▶ **WORK REQUEST**: Please output every entry below exactly as written, leaving out any pictures.

(Records from a data collection)
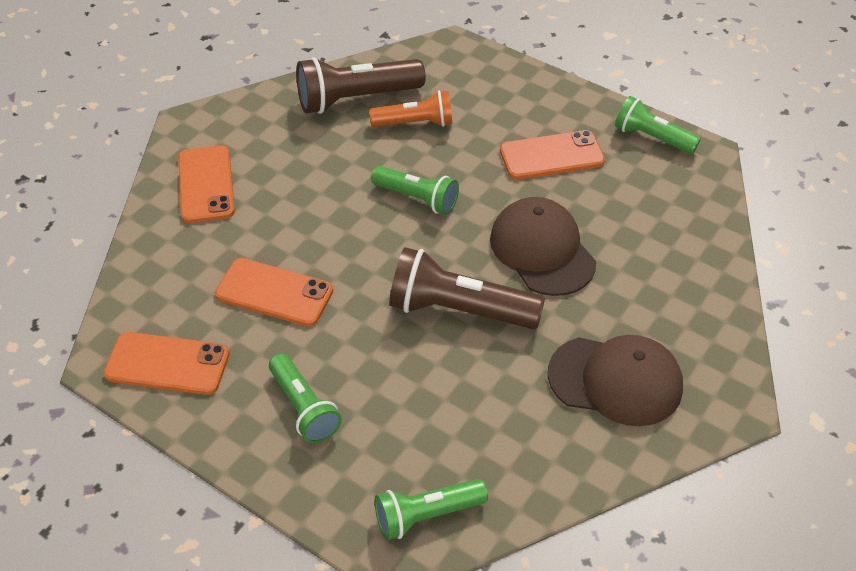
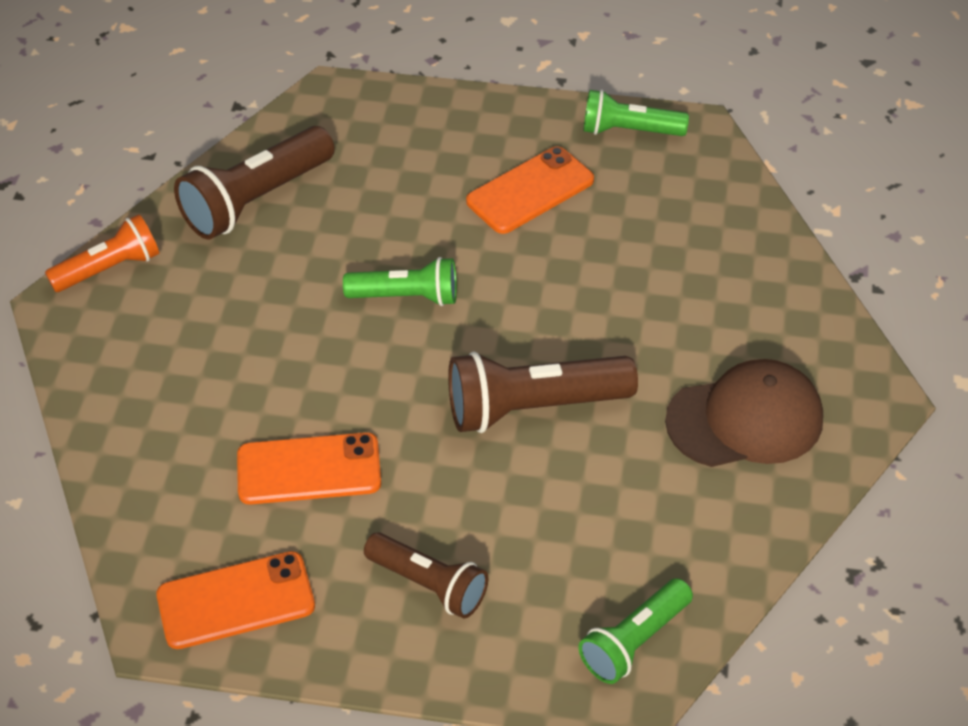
camera: 25 degrees left, 0 degrees up
orange phone [178,145,235,223] -> none
green flashlight [269,354,342,443] -> brown flashlight [364,532,488,619]
orange flashlight [369,90,453,127] -> orange flashlight moved to [45,214,159,292]
brown cap [490,197,596,296] -> none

▶ **SOLUTION BELOW**:
camera: 25 degrees left, 0 degrees up
orange phone [178,145,235,223] -> none
green flashlight [269,354,342,443] -> brown flashlight [364,532,488,619]
orange flashlight [369,90,453,127] -> orange flashlight moved to [45,214,159,292]
brown cap [490,197,596,296] -> none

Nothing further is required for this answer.